*** Opening of Task data ***
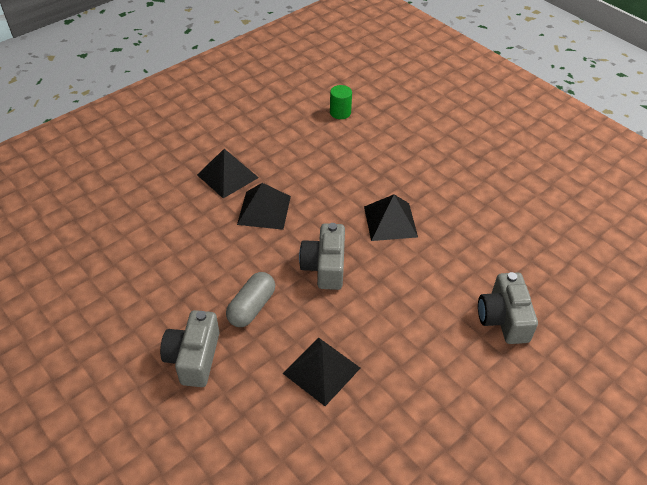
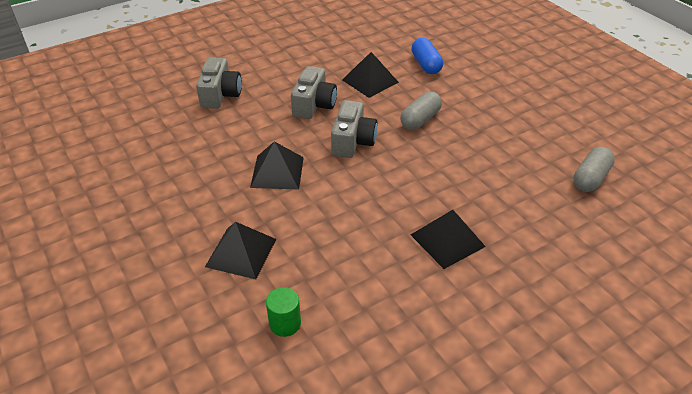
camera: 170 degrees left, 5 degrees down
grey camera [160,310,219,387] -> grey camera moved to [291,66,337,119]
black pyramid [237,183,291,230] -> black pyramid moved to [205,222,276,279]
none -> blue capsule [411,38,443,74]
none -> grey capsule [573,147,615,192]

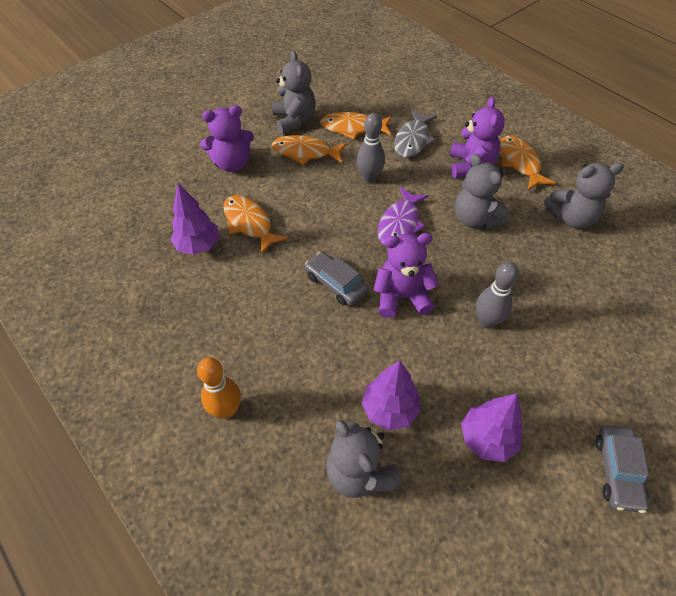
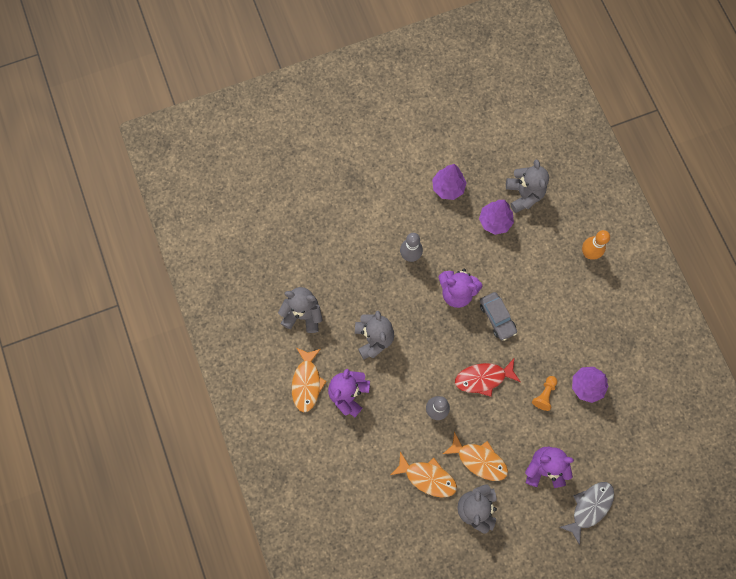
camera: 160 degrees left, 20 degrees up
orange fish [223,195,288,255] -> orange pawn [532,376,557,411]
purple fish [377,187,429,247] -> none
grey fish [394,110,437,158] -> grey fish moved to [559,482,614,545]
grey car [595,426,649,513] -> none
none -> red fish [455,359,520,397]

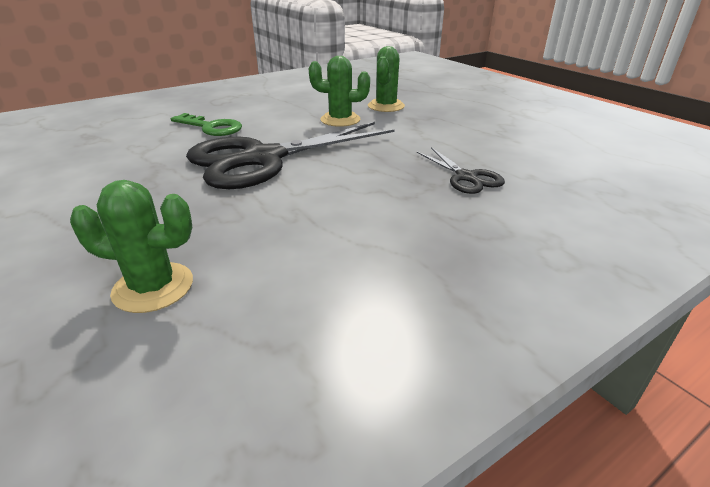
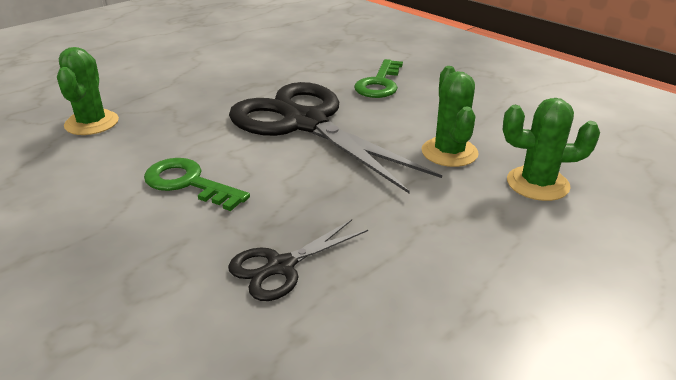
camera: 80 degrees right, 0 degrees up
none -> green key [144,158,250,211]

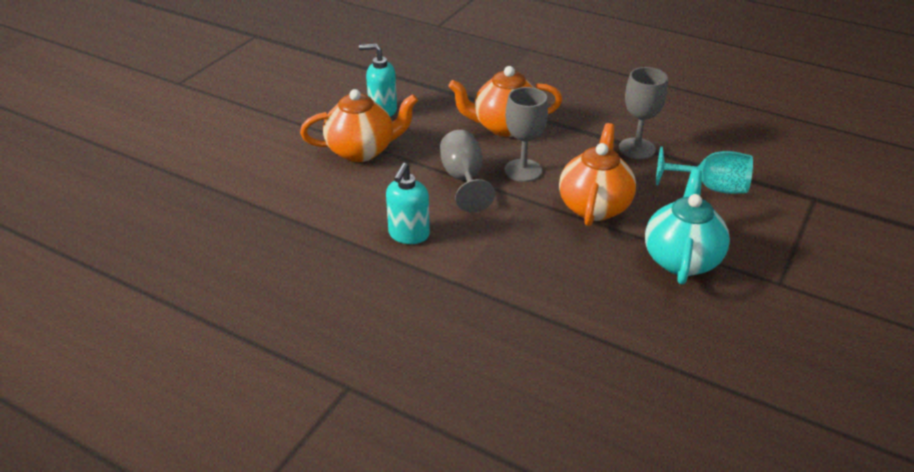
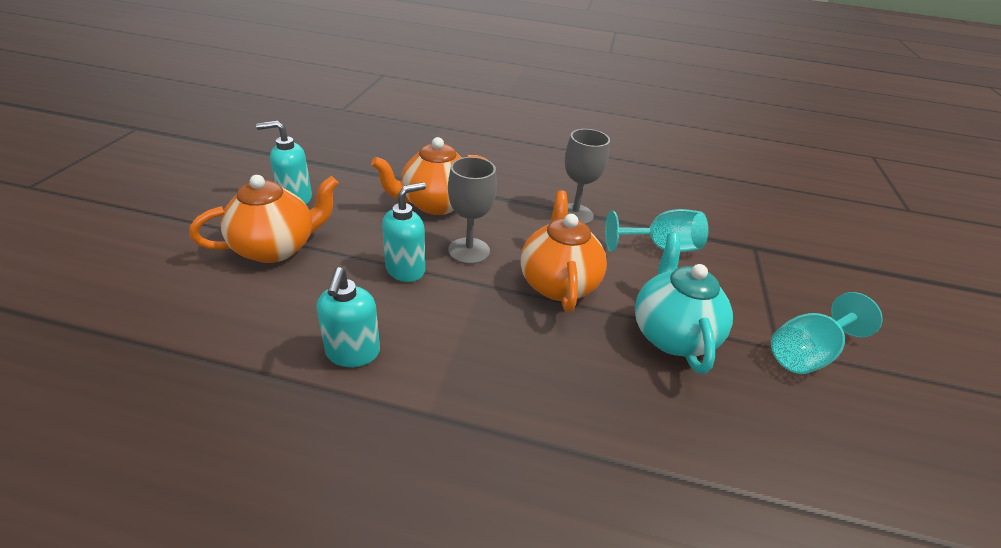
camera: 20 degrees left, 0 degrees up
grey goblet [440,130,495,213] -> turquoise soap dispenser [382,182,426,282]
none -> turquoise goblet [771,292,883,374]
*** Close of Task data ***
Your instructions:
Take the lines above starting at the one containing "orange fish [223,195,288,255]" and ending at the one containing "camera: 80 degrees right, 0 degrees up", and print them again exactly, without pictures.

Exercise answer:
orange fish [223,195,288,255] -> orange pawn [532,376,557,411]
purple fish [377,187,429,247] -> none
grey fish [394,110,437,158] -> grey fish moved to [559,482,614,545]
grey car [595,426,649,513] -> none
none -> red fish [455,359,520,397]

camera: 80 degrees right, 0 degrees up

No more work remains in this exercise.